▸ **JOB ITEM**
Among the lines of the records, please find those that contain the word "yellow" and copy them.

▸ **MATERIAL FOR THE TASK**
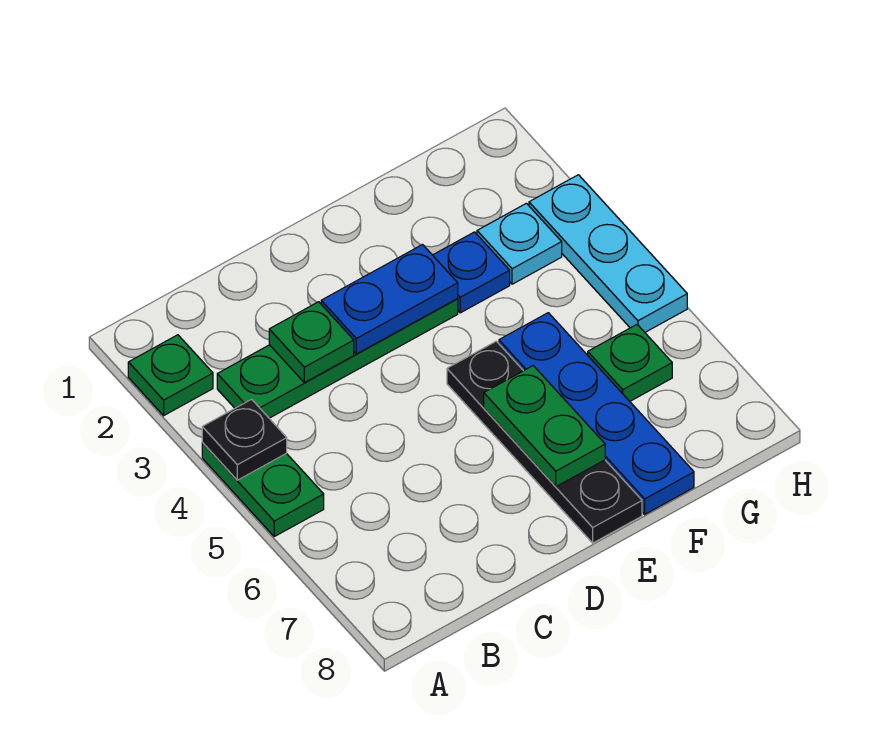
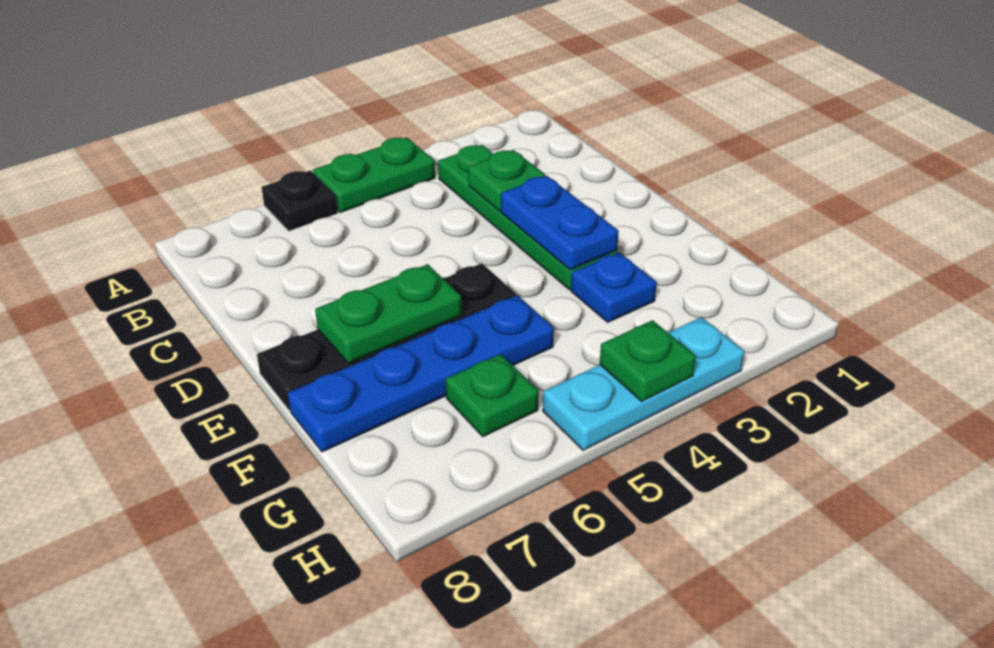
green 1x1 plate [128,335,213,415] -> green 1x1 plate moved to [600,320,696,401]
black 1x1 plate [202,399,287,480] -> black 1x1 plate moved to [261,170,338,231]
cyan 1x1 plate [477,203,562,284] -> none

==

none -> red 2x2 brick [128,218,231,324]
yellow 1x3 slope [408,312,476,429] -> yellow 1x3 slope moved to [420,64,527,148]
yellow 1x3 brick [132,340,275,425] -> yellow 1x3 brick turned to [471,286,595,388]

▸ **EXERCISE ANSWER**
yellow 1x3 slope [408,312,476,429] -> yellow 1x3 slope moved to [420,64,527,148]
yellow 1x3 brick [132,340,275,425] -> yellow 1x3 brick turned to [471,286,595,388]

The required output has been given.